§ TASK
Find and copy each line of the data that includes "right".

§ DATA FOR PROCESSING
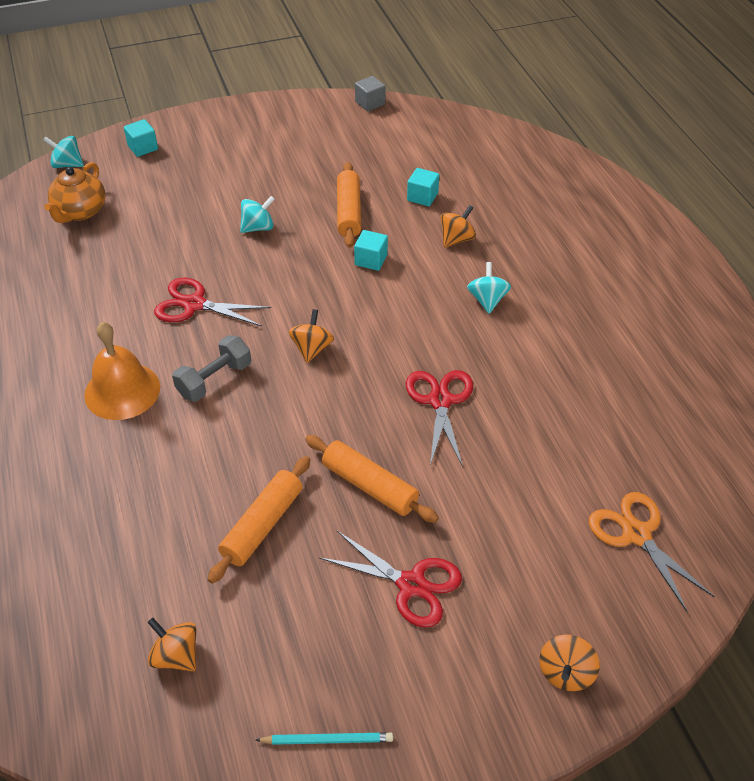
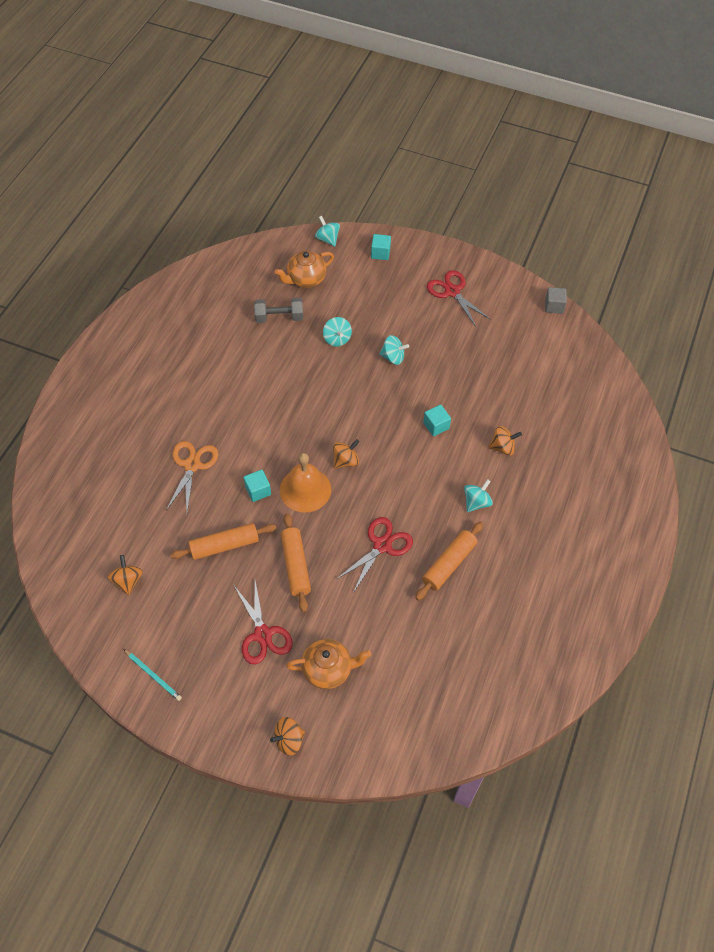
camera: 40 degrees right, 10 degrees up
orange bell [84,322,160,420] -> orange bell moved to [280,453,331,512]
red scissors [154,278,271,327] -> red scissors moved to [427,270,491,327]
grey dumbbell [172,335,251,402] -> grey dumbbell moved to [254,298,303,323]
orange rolling pin [337,162,361,248] -> orange rolling pin moved to [415,521,483,600]
turquoise cube [407,168,439,206] -> turquoise cube moved to [243,470,271,502]
orange scissors [589,492,715,613] -> orange scissors moved to [166,441,218,512]
none -> orange teapot [286,639,371,689]
none -> turquoise spinning top [323,317,352,347]

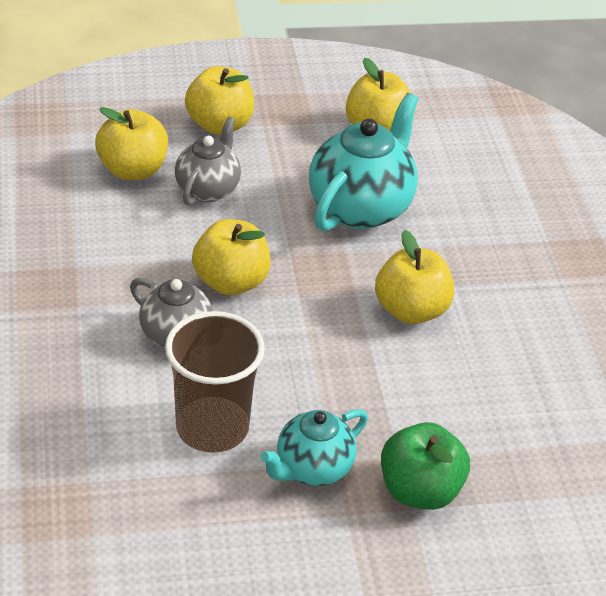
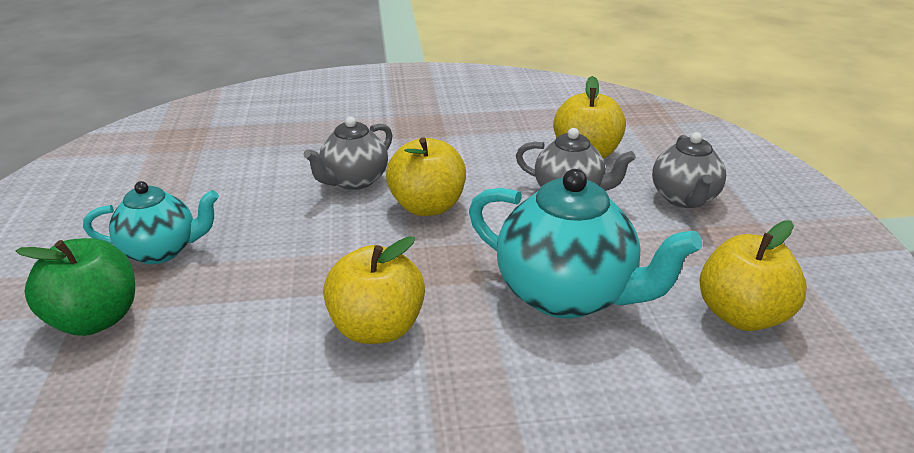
camera: 95 degrees right, 10 degrees down
brown cup [165,311,265,453] -> none
yellow apple [185,66,254,135] -> grey teapot [652,132,726,208]
turquoise teapot [260,409,368,486] -> turquoise teapot turned 120 degrees clockwise [83,181,219,264]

§ SOLUTION BELOW
camera: 40 degrees right, 10 degrees up
camera: 95 degrees right, 10 degrees down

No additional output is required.